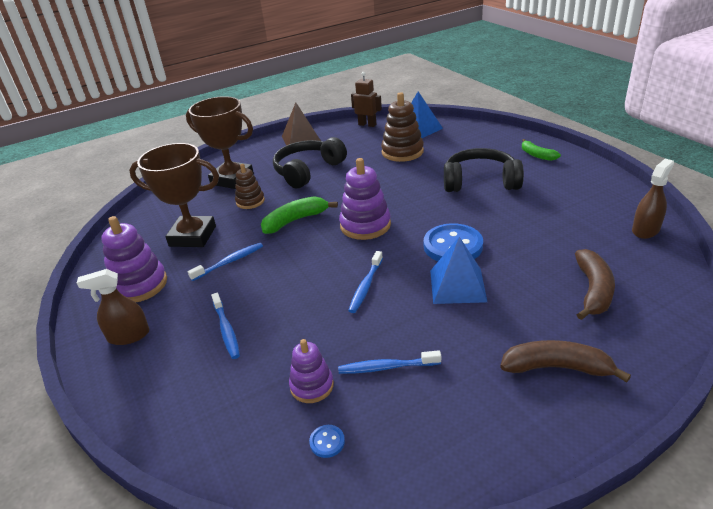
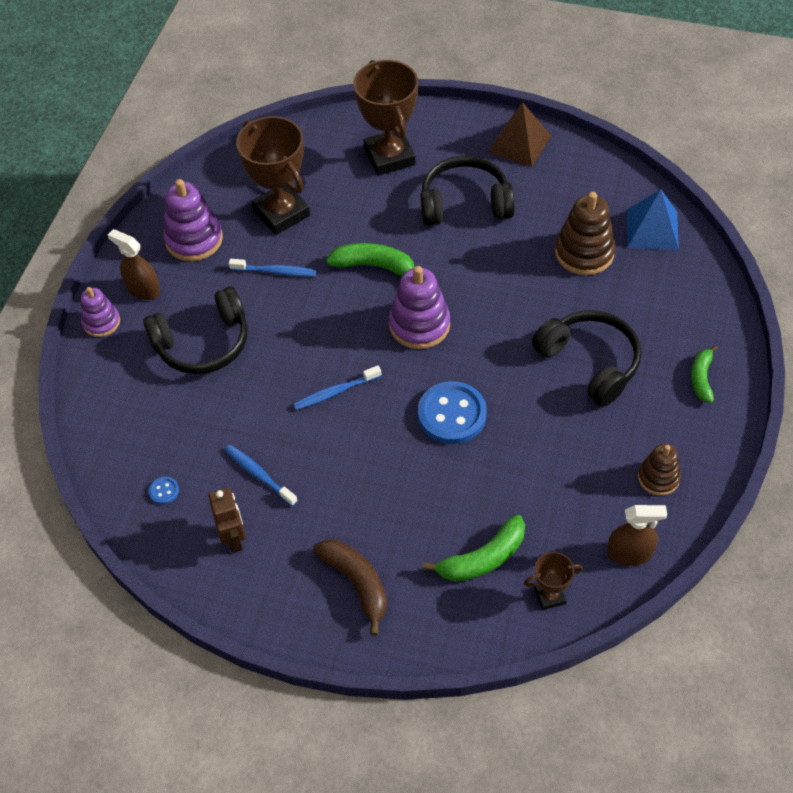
camera: 45 degrees right, 20 degrees up
(226, 330) = (203, 343): blue toothbrush -> black headphones
(250, 201) = (369, 205): brown stacking toy -> brown stacking toy (658, 477)
(312, 386) = (201, 443): purple stacking toy -> purple stacking toy (101, 322)
(367, 124) = (613, 174): brown robot -> brown robot (234, 538)
(457, 285) = (397, 455): blue pyramid -> none
(593, 290) = (483, 558): brown banana -> green banana
(655, 277) = (550, 596): none -> brown trophy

---*---

What this task involves: Which lines run from the one containing "(226, 330) = (203, 343): blue" through the end of the material? Output them exactly.

Solution to the problem:
(226, 330) = (203, 343): blue toothbrush -> black headphones
(250, 201) = (369, 205): brown stacking toy -> brown stacking toy (658, 477)
(312, 386) = (201, 443): purple stacking toy -> purple stacking toy (101, 322)
(367, 124) = (613, 174): brown robot -> brown robot (234, 538)
(457, 285) = (397, 455): blue pyramid -> none
(593, 290) = (483, 558): brown banana -> green banana
(655, 277) = (550, 596): none -> brown trophy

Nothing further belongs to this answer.